PROBLEM TO WORK ON: Please print every record exactly as it stands, leaving out the pictures.
━━━ RAW DATA ━━━
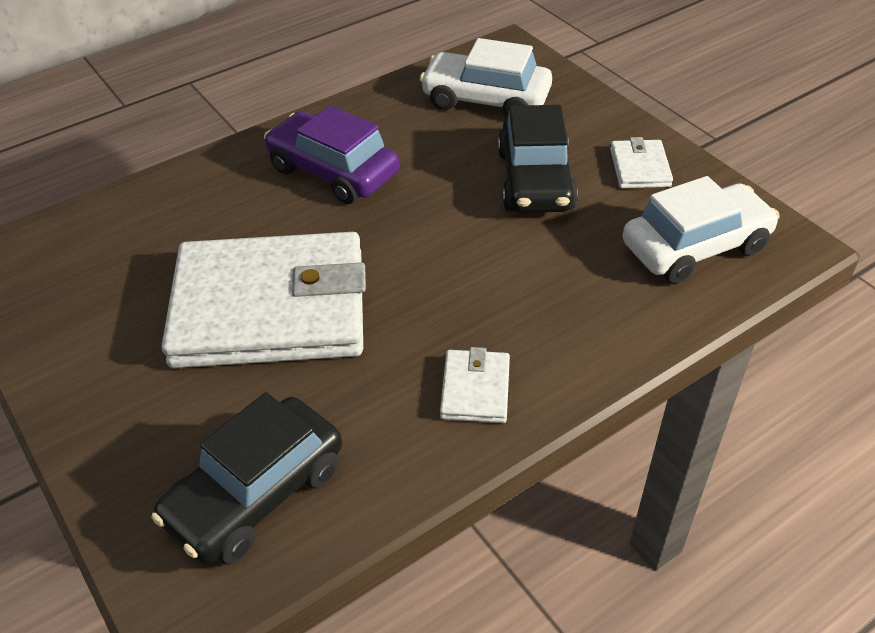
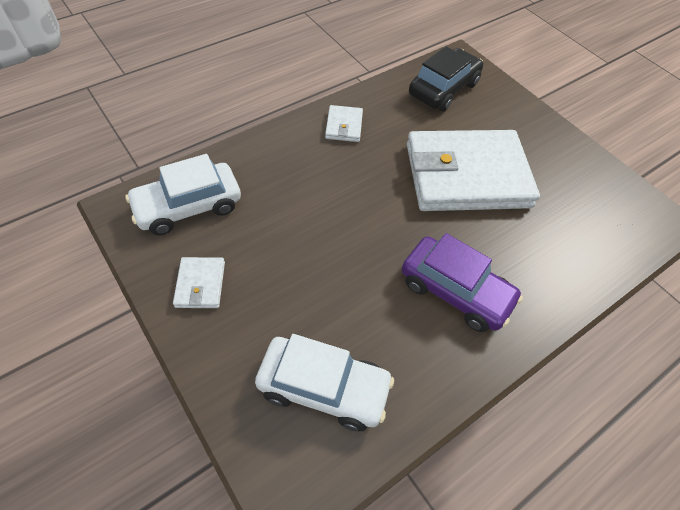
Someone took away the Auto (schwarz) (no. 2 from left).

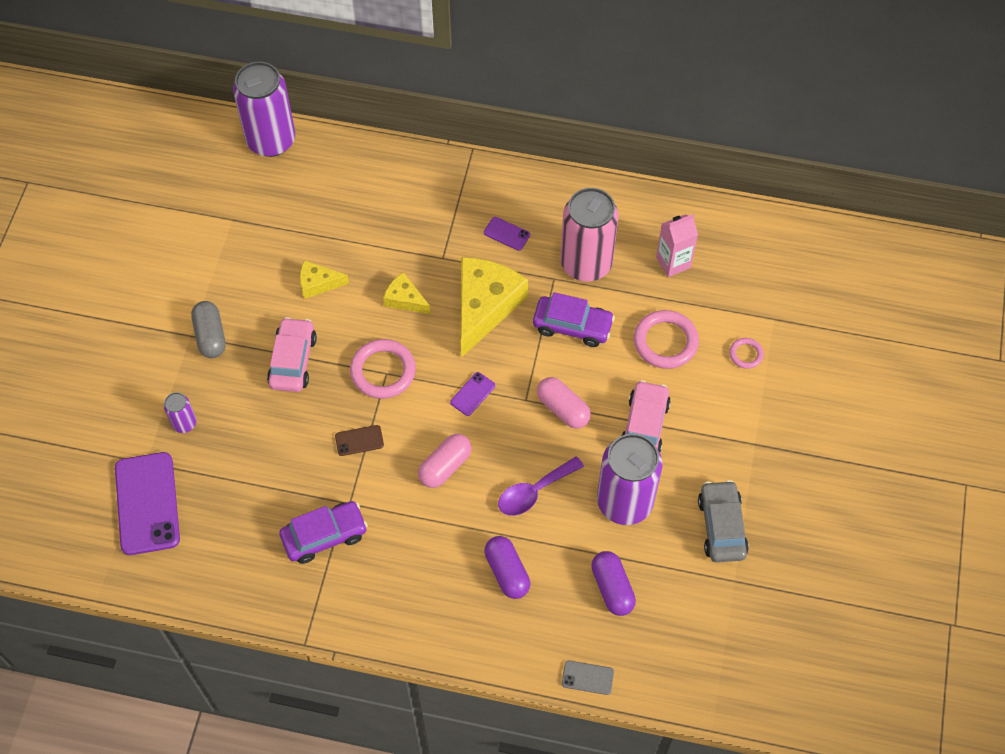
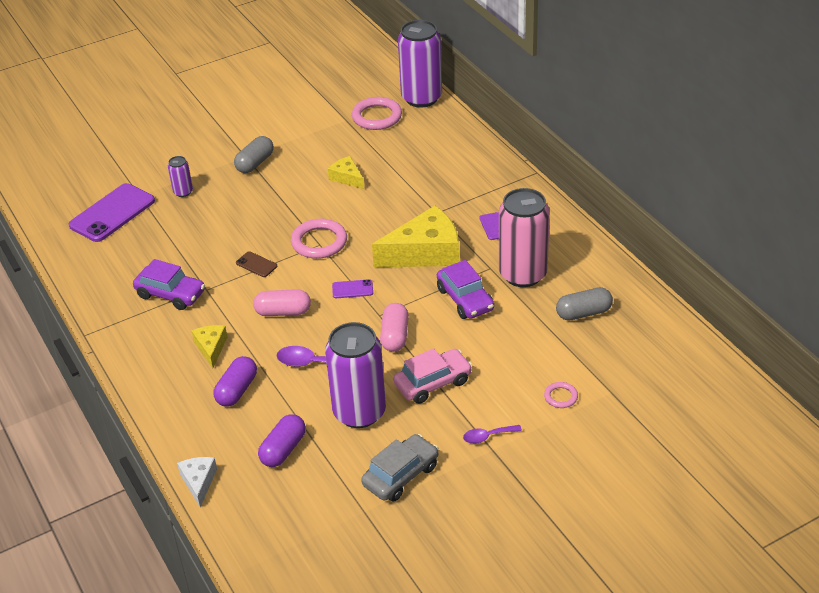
Someone took away the Auto (rosa) (no. 1 from left).
Someone carried the Käse (gelb) (no. 2 from left in the first image).
Someone swapped the Handy (grau) for the Käse (weiß).
Someone carried the Ring (rosa) (no. 2 from left).
Someone swapped the Getränkekarton (rosa) for the Kapsel (grau) (no. 2 from left).
Someone put down the Löffel (lila) (no. 2 from left).

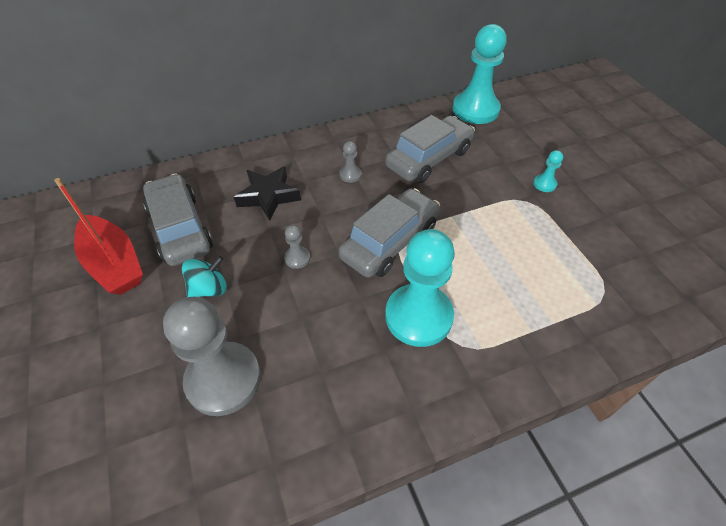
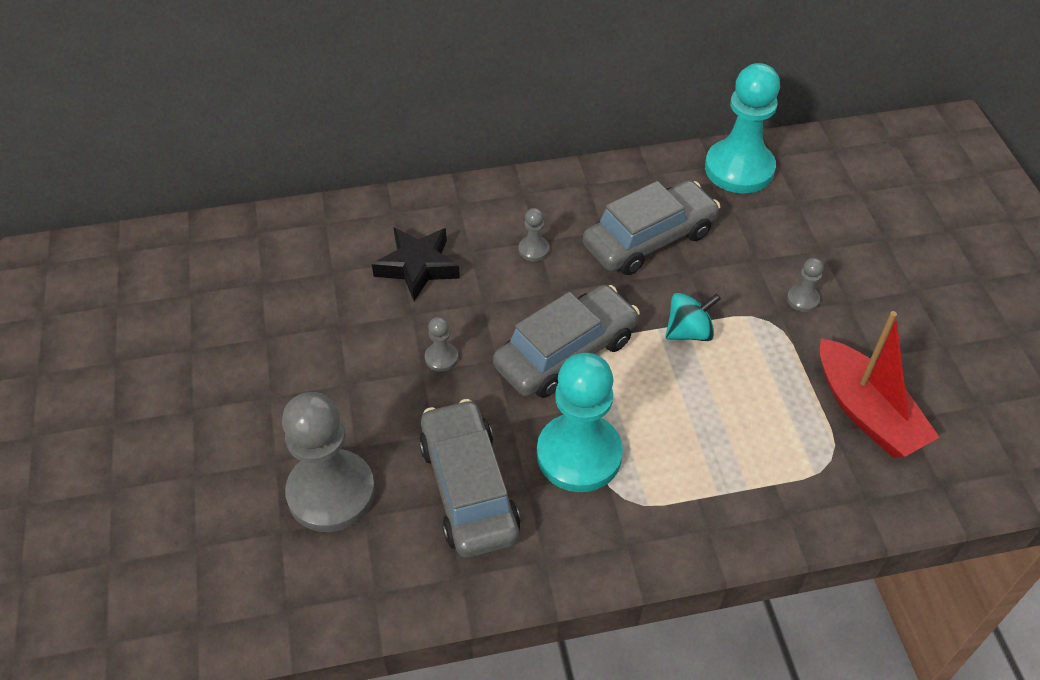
Someone carried the Boot (rot).
Someone carried the Auto (grau) (no. 1 from left).
Someone carried the Kreisel (türkis).
Someone repainted the Bauer (türkis) (no. 3 from left), which became the Bauer (grau) (no. 4 from left).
━━━
RESULT OF THE EXERCISE:
Someone took away the Auto (schwarz) (no. 2 from left).

Someone took away the Auto (rosa) (no. 1 from left).
Someone carried the Käse (gelb) (no. 2 from left in the first image).
Someone swapped the Handy (grau) for the Käse (weiß).
Someone carried the Ring (rosa) (no. 2 from left).
Someone swapped the Getränkekarton (rosa) for the Kapsel (grau) (no. 2 from left).
Someone put down the Löffel (lila) (no. 2 from left).

Someone carried the Boot (rot).
Someone carried the Auto (grau) (no. 1 from left).
Someone carried the Kreisel (türkis).
Someone repainted the Bauer (türkis) (no. 3 from left), which became the Bauer (grau) (no. 4 from left).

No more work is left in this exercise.